►
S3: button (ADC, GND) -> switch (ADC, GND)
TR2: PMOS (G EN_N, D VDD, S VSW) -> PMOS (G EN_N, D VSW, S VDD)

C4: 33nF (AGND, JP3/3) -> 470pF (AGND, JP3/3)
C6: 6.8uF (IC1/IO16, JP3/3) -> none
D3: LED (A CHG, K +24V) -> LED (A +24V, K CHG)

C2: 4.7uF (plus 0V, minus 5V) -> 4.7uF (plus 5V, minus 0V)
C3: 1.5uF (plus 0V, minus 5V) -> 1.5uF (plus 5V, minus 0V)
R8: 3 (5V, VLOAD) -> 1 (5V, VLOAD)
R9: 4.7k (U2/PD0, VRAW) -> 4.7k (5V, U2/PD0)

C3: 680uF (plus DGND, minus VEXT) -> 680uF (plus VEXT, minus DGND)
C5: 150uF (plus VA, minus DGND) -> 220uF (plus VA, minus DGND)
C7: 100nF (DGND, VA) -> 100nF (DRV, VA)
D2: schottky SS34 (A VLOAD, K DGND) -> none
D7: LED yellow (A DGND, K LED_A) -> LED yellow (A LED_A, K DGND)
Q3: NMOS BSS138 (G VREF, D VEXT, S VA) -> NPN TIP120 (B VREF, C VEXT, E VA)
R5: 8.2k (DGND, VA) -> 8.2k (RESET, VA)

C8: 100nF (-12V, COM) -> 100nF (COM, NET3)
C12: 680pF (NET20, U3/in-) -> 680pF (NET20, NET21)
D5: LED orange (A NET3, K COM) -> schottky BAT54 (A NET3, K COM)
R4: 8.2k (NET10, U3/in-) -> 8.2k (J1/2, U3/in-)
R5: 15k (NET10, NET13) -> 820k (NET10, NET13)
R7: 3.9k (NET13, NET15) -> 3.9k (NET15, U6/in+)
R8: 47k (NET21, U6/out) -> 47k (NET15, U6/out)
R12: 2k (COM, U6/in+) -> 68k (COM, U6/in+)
◄
Prompt
Could you reproduce all of the material above, exactly as it reads?

Answer for the task
S3: button (ADC, GND) -> switch (ADC, GND)
TR2: PMOS (G EN_N, D VDD, S VSW) -> PMOS (G EN_N, D VSW, S VDD)

C4: 33nF (AGND, JP3/3) -> 470pF (AGND, JP3/3)
C6: 6.8uF (IC1/IO16, JP3/3) -> none
D3: LED (A CHG, K +24V) -> LED (A +24V, K CHG)

C2: 4.7uF (plus 0V, minus 5V) -> 4.7uF (plus 5V, minus 0V)
C3: 1.5uF (plus 0V, minus 5V) -> 1.5uF (plus 5V, minus 0V)
R8: 3 (5V, VLOAD) -> 1 (5V, VLOAD)
R9: 4.7k (U2/PD0, VRAW) -> 4.7k (5V, U2/PD0)

C3: 680uF (plus DGND, minus VEXT) -> 680uF (plus VEXT, minus DGND)
C5: 150uF (plus VA, minus DGND) -> 220uF (plus VA, minus DGND)
C7: 100nF (DGND, VA) -> 100nF (DRV, VA)
D2: schottky SS34 (A VLOAD, K DGND) -> none
D7: LED yellow (A DGND, K LED_A) -> LED yellow (A LED_A, K DGND)
Q3: NMOS BSS138 (G VREF, D VEXT, S VA) -> NPN TIP120 (B VREF, C VEXT, E VA)
R5: 8.2k (DGND, VA) -> 8.2k (RESET, VA)

C8: 100nF (-12V, COM) -> 100nF (COM, NET3)
C12: 680pF (NET20, U3/in-) -> 680pF (NET20, NET21)
D5: LED orange (A NET3, K COM) -> schottky BAT54 (A NET3, K COM)
R4: 8.2k (NET10, U3/in-) -> 8.2k (J1/2, U3/in-)
R5: 15k (NET10, NET13) -> 820k (NET10, NET13)
R7: 3.9k (NET13, NET15) -> 3.9k (NET15, U6/in+)
R8: 47k (NET21, U6/out) -> 47k (NET15, U6/out)
R12: 2k (COM, U6/in+) -> 68k (COM, U6/in+)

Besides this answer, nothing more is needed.